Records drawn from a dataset
■ ■ ■ ■ ■

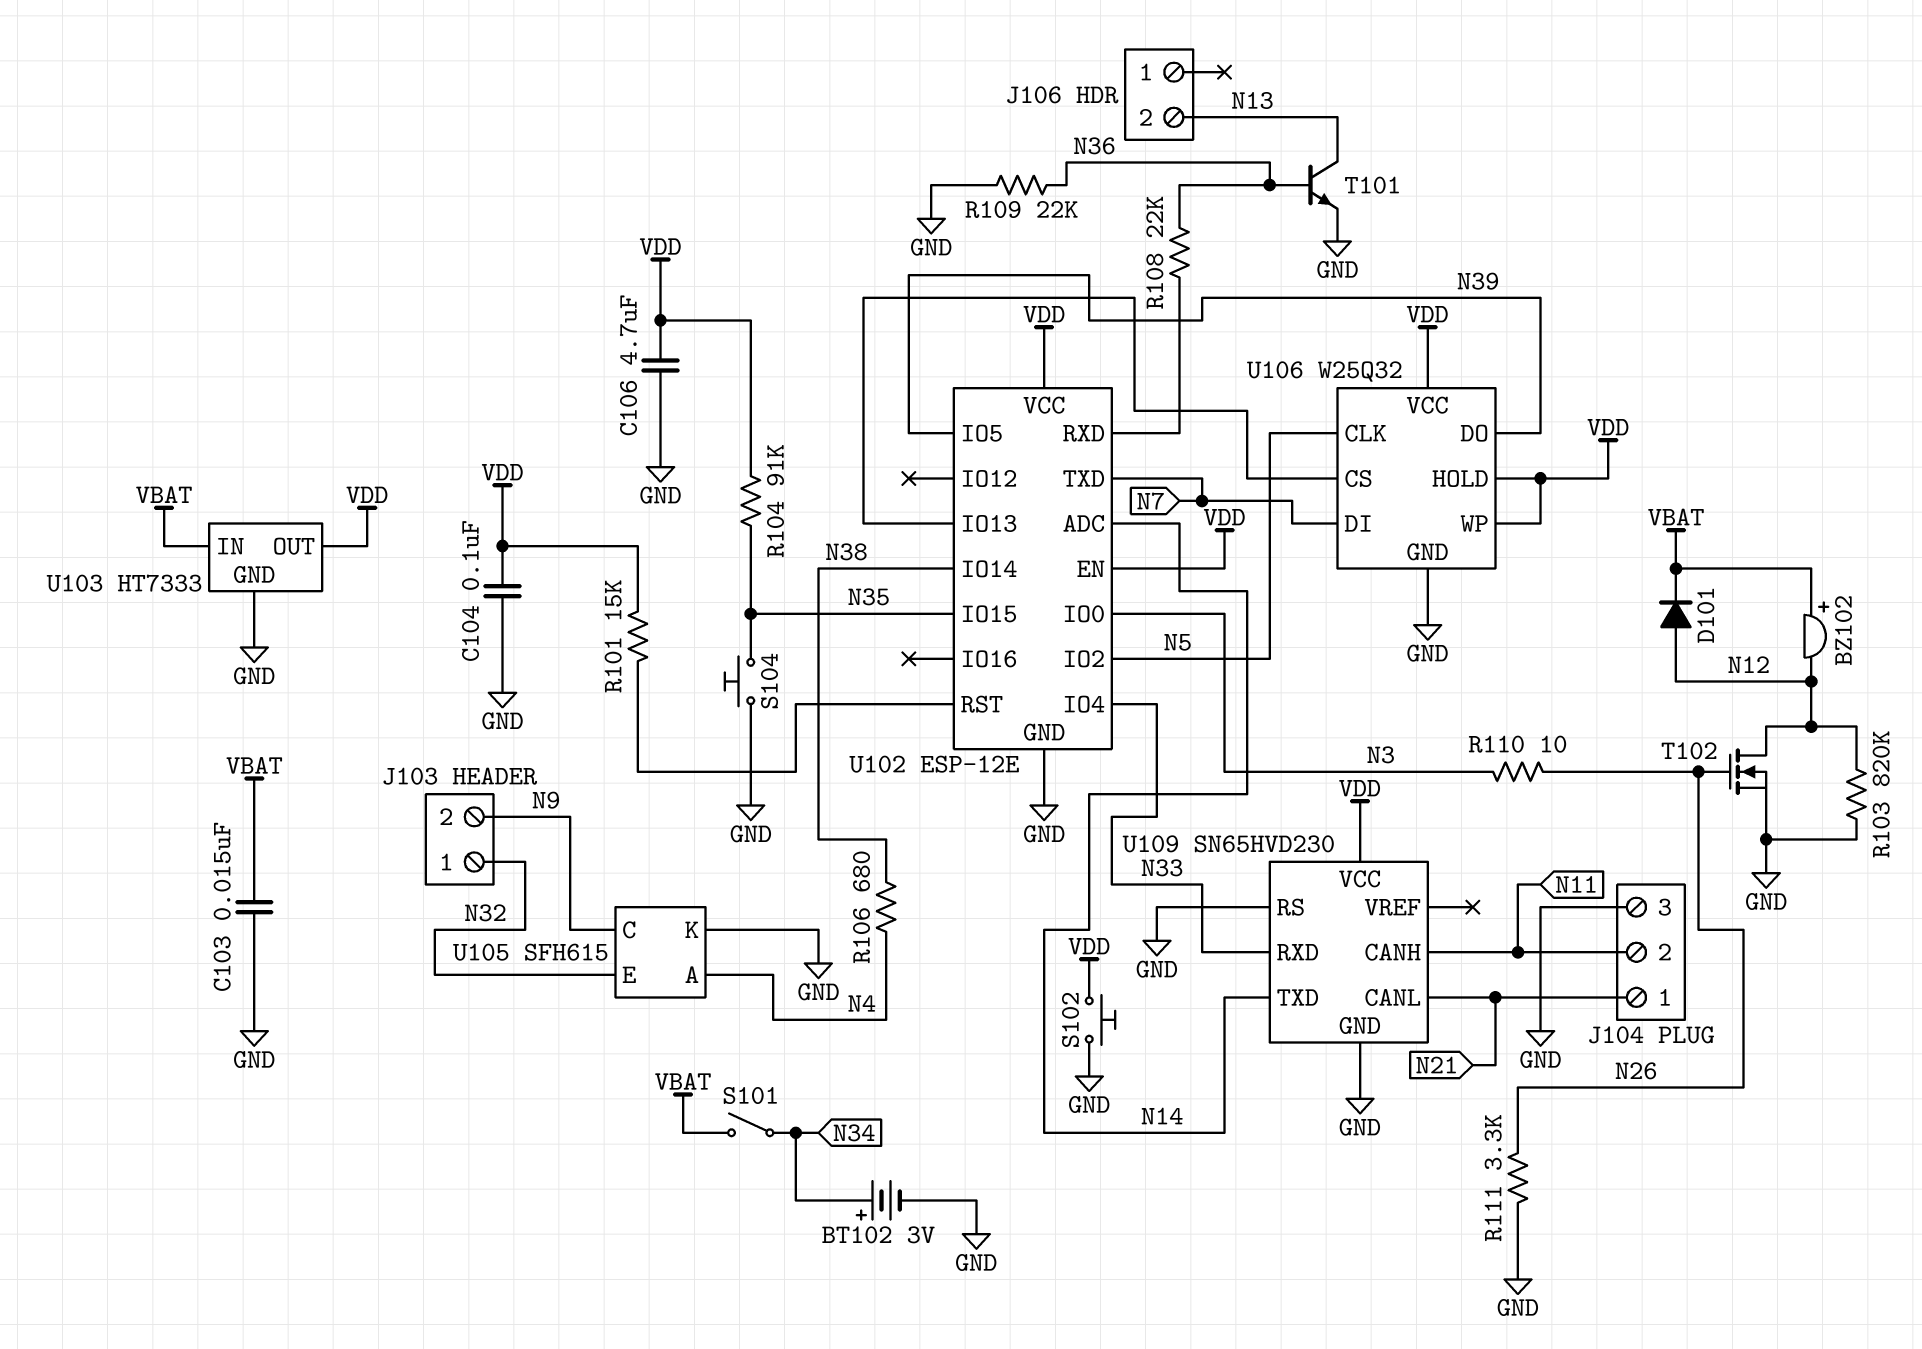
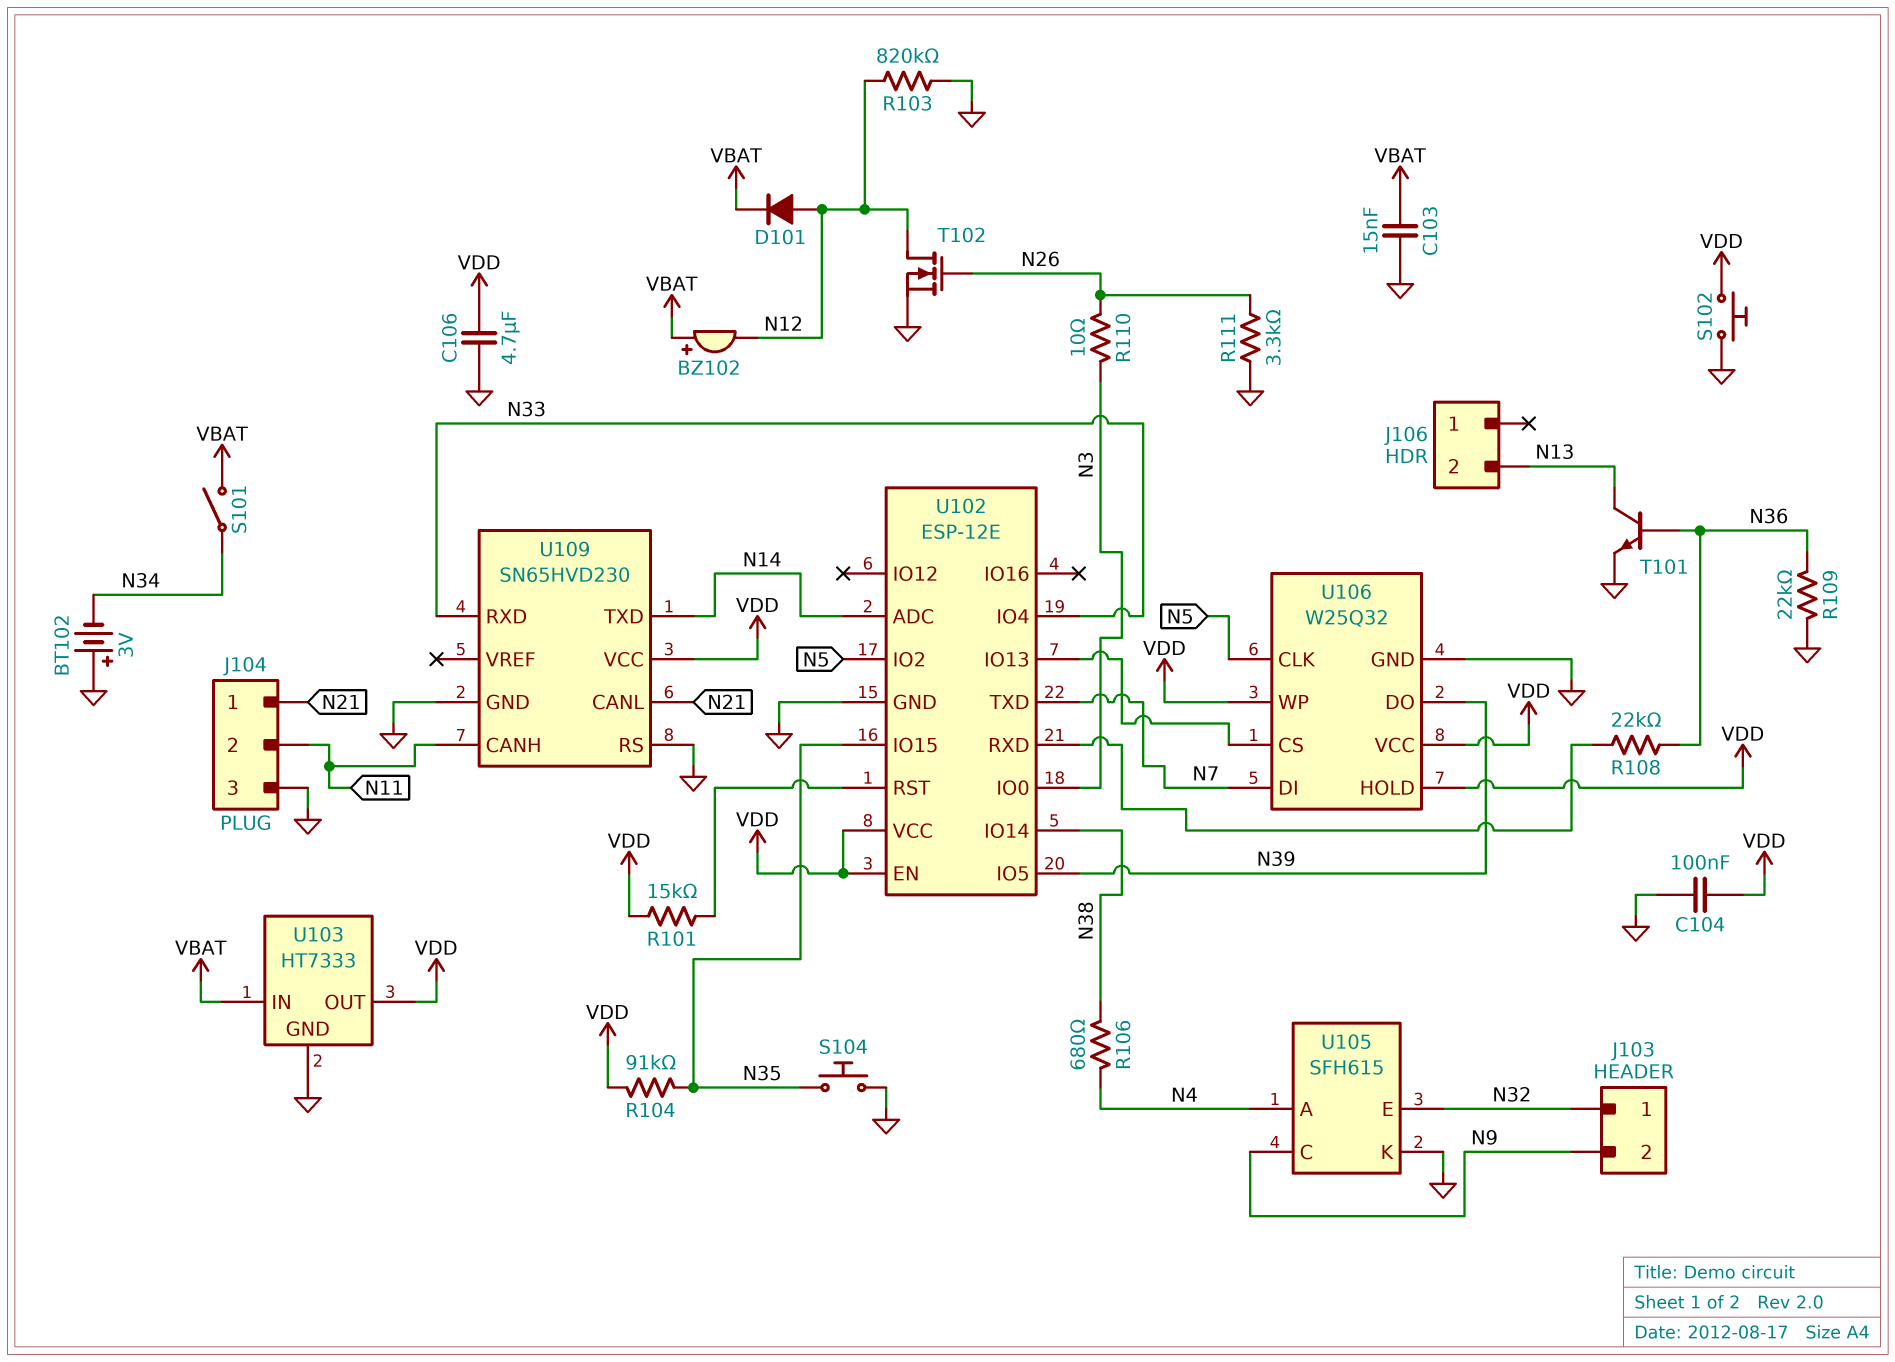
BT102: 3V (plus N34, minus GND) -> 3V (plus GND, minus N34)

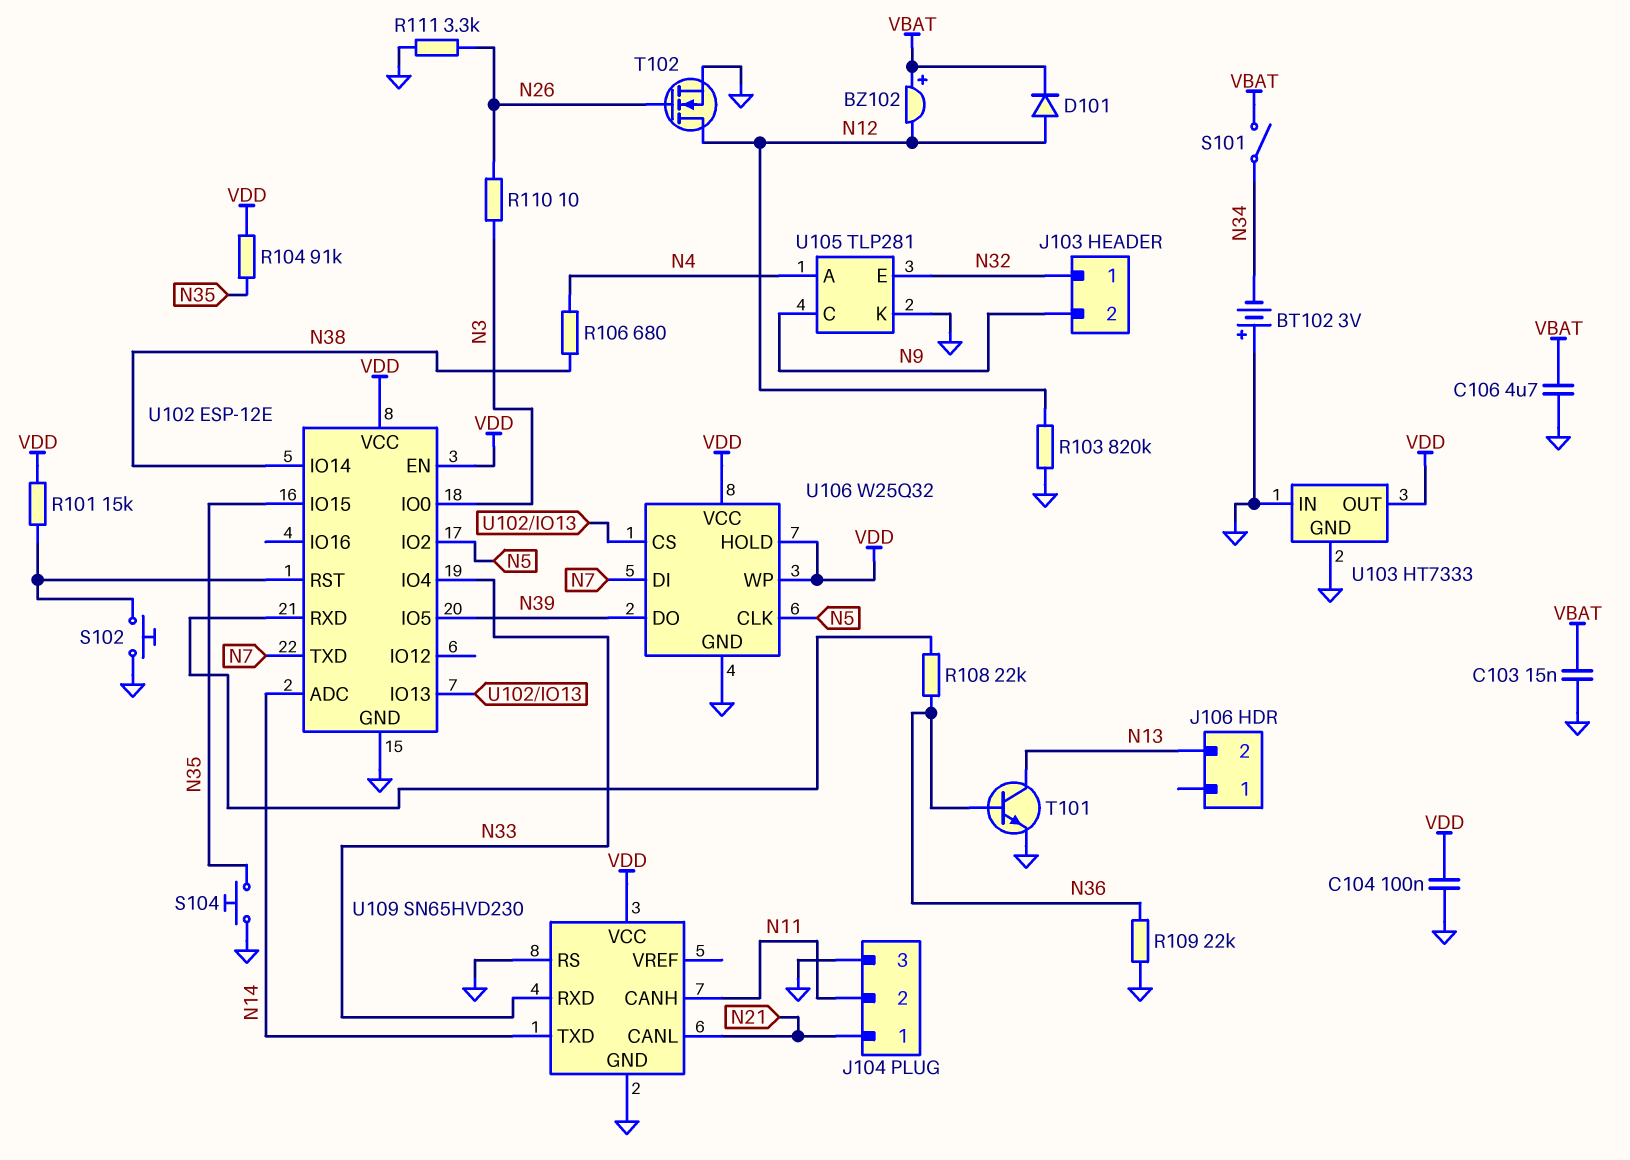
C106: 4.7uF (GND, VDD) -> 4.7uF (GND, VBAT)
S102: button (GND, VDD) -> button (GND, U102/RST)
U103 pin IN: VBAT -> GND
U105: SFH615 -> TLP281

■ ■ ■ ■ ■

** WHAT TO DO **
Every line above with the string "VBAT" in it should be copied into the answer.

** WRITTEN ANSWER **
C106: 4.7uF (GND, VDD) -> 4.7uF (GND, VBAT)
U103 pin IN: VBAT -> GND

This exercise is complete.